==== Given information ====

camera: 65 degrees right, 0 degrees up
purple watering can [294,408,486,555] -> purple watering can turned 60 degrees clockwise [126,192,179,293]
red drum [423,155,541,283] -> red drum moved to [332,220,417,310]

====
==== Given information ====

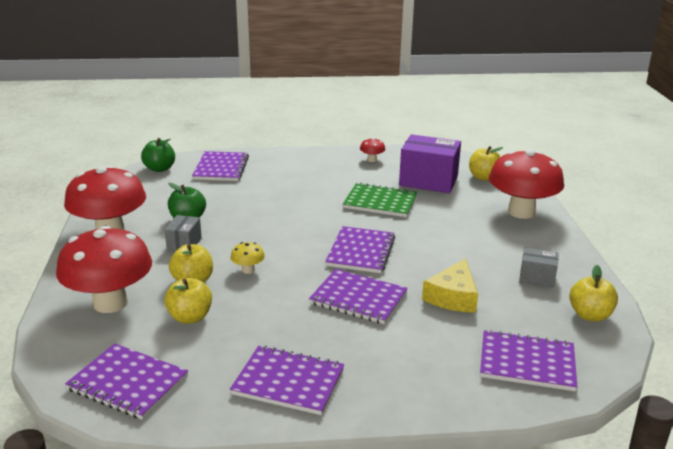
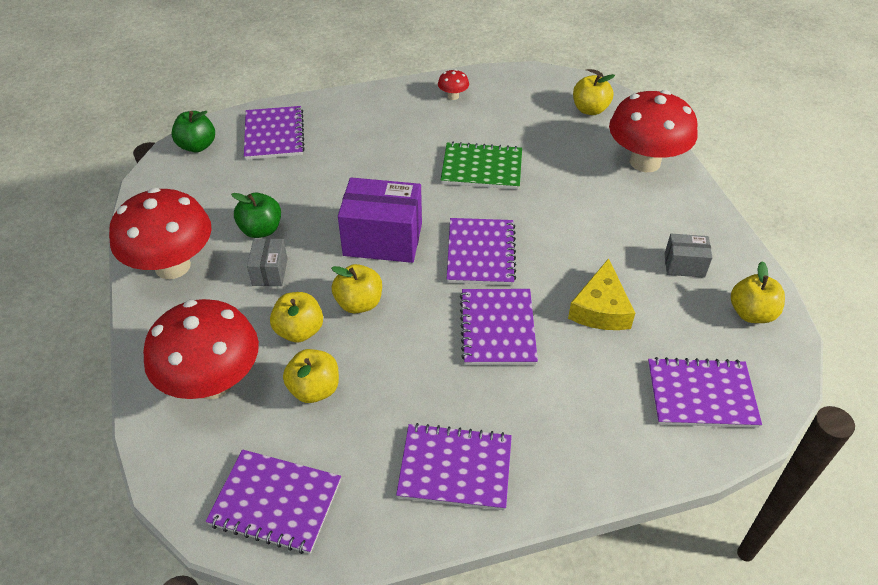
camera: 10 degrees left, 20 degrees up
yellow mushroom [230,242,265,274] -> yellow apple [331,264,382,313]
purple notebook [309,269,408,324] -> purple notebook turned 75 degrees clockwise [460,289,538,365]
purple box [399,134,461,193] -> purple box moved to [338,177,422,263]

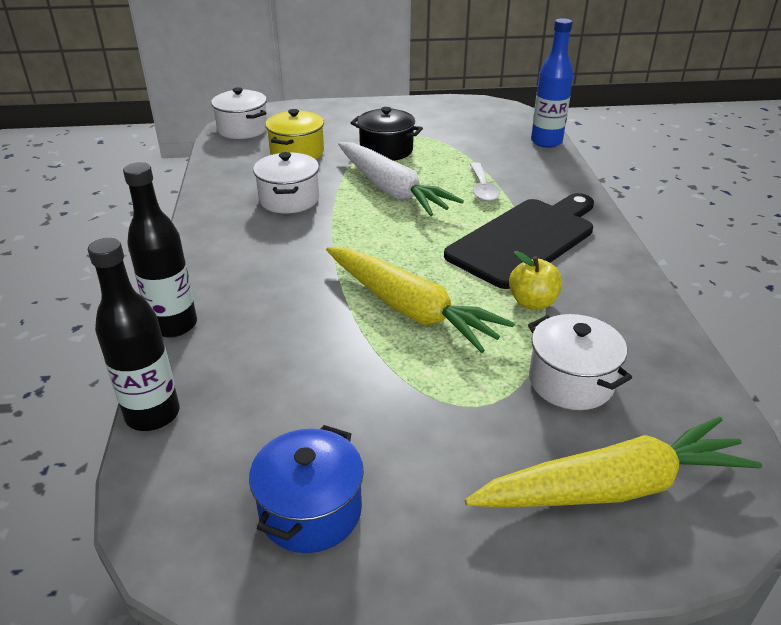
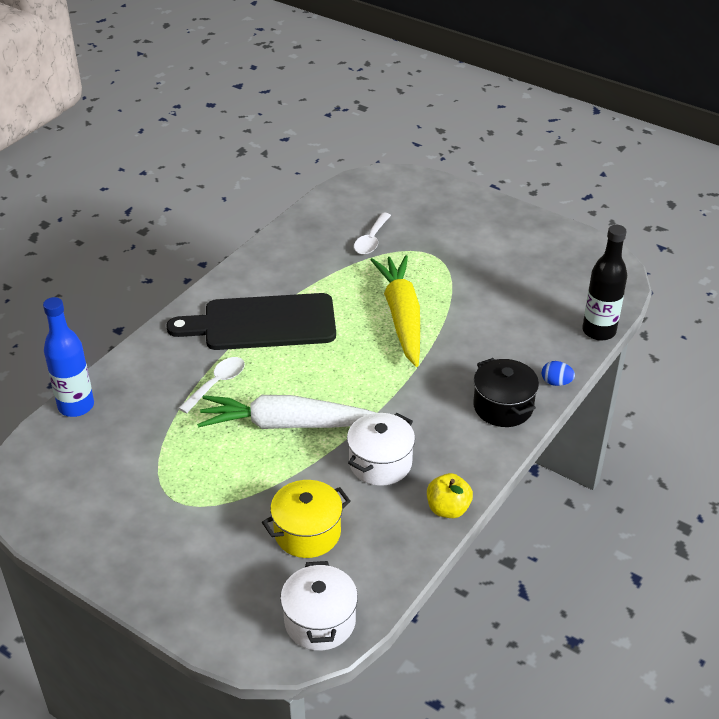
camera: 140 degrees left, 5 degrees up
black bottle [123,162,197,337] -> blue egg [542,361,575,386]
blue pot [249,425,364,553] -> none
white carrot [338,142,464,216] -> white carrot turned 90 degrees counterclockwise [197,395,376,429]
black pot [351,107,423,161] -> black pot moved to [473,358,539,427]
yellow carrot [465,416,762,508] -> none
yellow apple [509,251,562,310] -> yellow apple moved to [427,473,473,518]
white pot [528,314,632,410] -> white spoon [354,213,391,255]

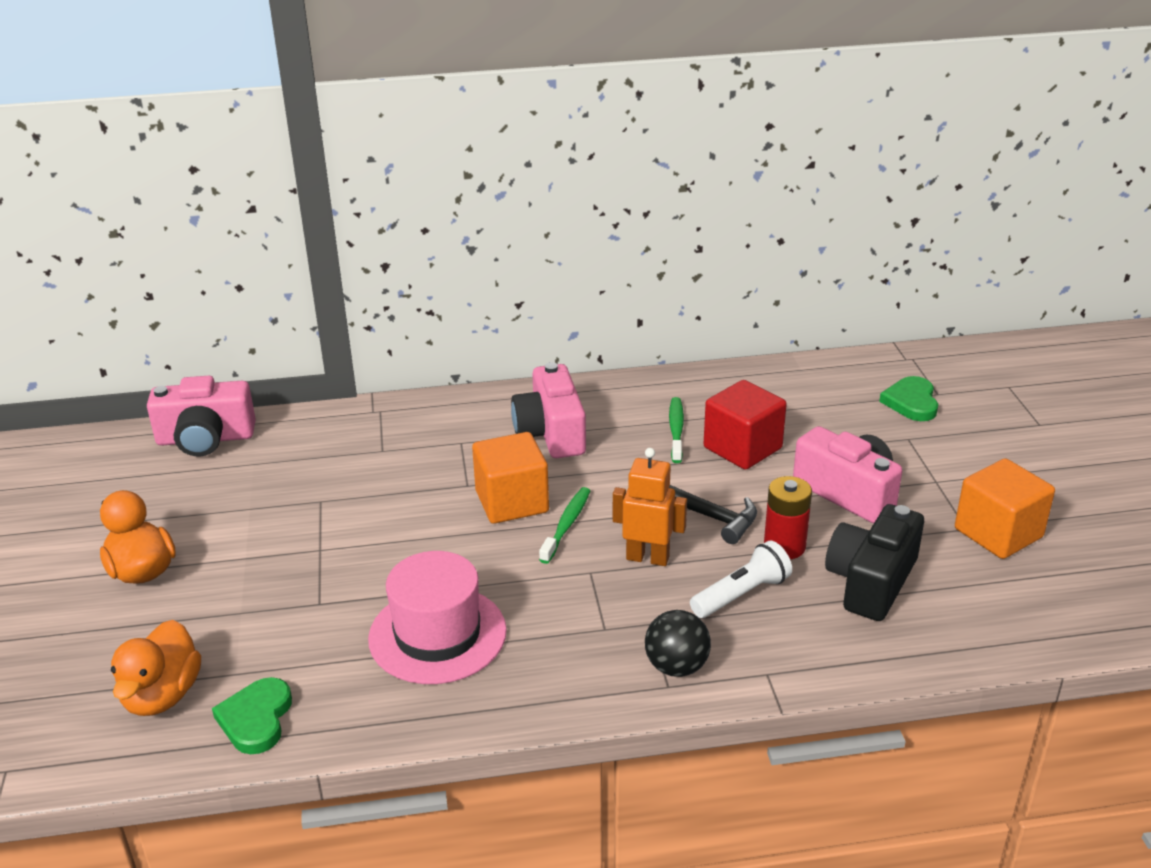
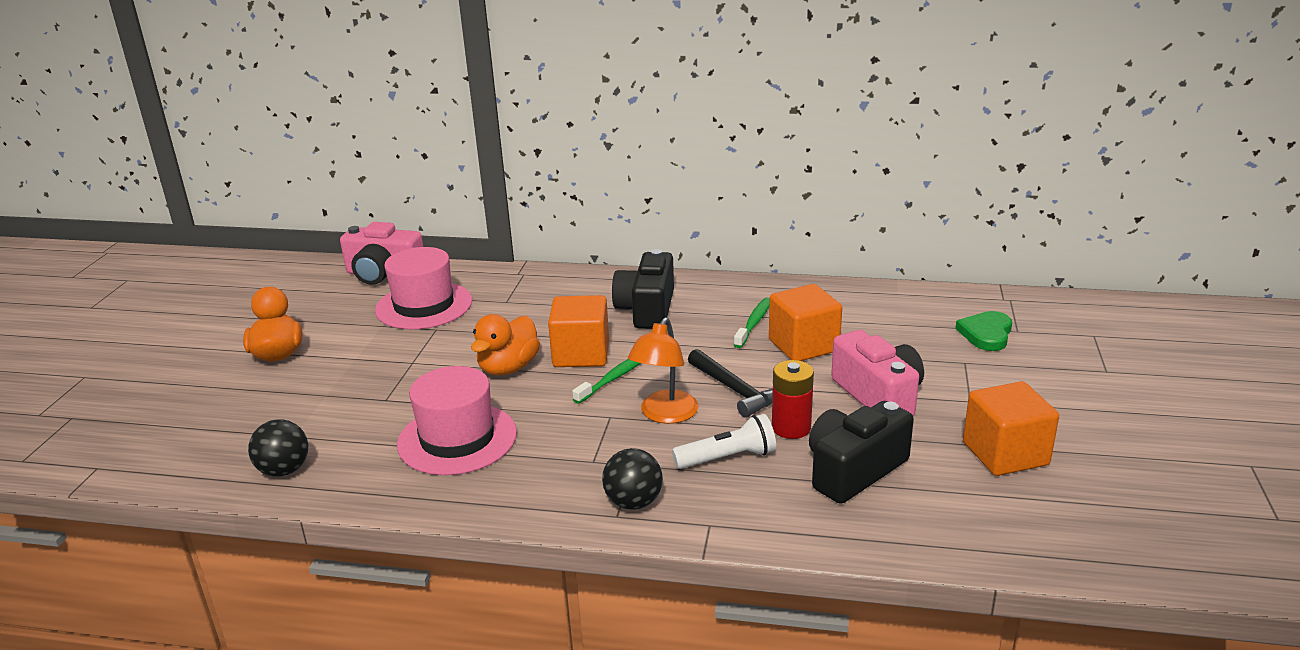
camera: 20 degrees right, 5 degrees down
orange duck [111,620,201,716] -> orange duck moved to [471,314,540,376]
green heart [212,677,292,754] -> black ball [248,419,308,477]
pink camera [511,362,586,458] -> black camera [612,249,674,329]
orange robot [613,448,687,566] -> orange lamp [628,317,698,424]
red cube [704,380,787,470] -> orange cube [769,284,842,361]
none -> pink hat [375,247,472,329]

====
==== Given information ====

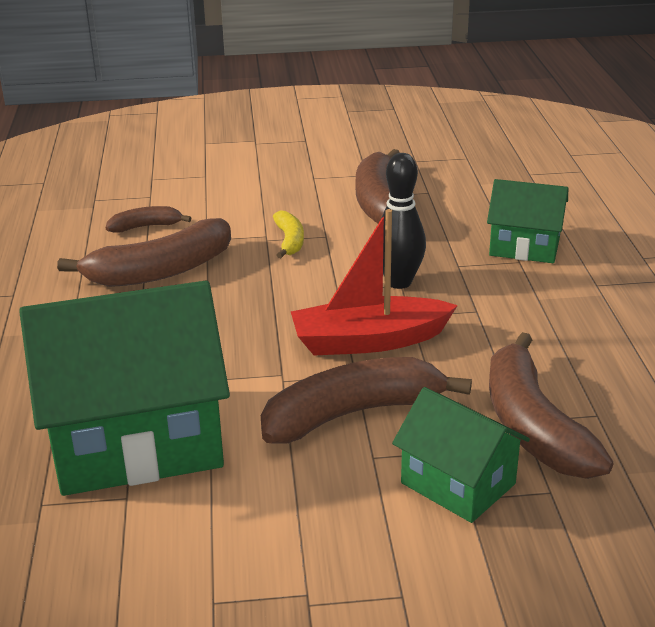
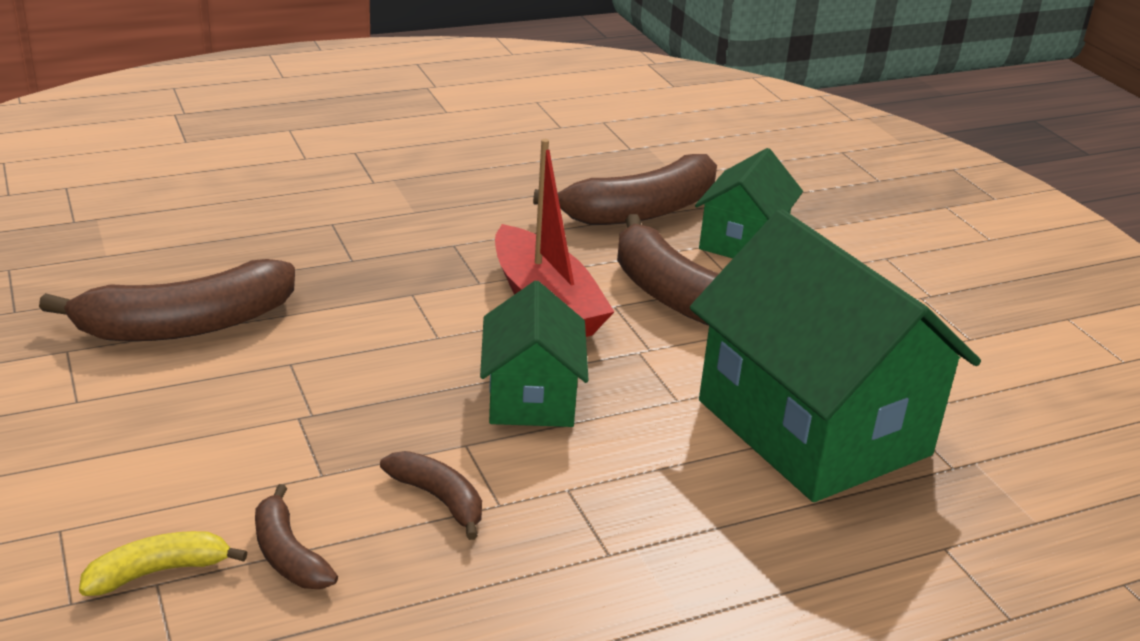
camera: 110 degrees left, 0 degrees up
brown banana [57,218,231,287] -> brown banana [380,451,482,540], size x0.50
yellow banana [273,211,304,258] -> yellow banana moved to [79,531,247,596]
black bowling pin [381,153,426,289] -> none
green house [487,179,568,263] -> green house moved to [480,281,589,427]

====

Action item — Treat the line with "blue pot [249,425,364,553] -> none" as the start and the line with "none -> pink hat [375,247,472,329]" as the end, and return exactly that span of the data above, both ends included, without pictures.

Solution below —
blue pot [249,425,364,553] -> none
white carrot [338,142,464,216] -> white carrot turned 90 degrees counterclockwise [197,395,376,429]
black pot [351,107,423,161] -> black pot moved to [473,358,539,427]
yellow carrot [465,416,762,508] -> none
yellow apple [509,251,562,310] -> yellow apple moved to [427,473,473,518]
white pot [528,314,632,410] -> white spoon [354,213,391,255]

camera: 20 degrees right, 5 degrees down
orange duck [111,620,201,716] -> orange duck moved to [471,314,540,376]
green heart [212,677,292,754] -> black ball [248,419,308,477]
pink camera [511,362,586,458] -> black camera [612,249,674,329]
orange robot [613,448,687,566] -> orange lamp [628,317,698,424]
red cube [704,380,787,470] -> orange cube [769,284,842,361]
none -> pink hat [375,247,472,329]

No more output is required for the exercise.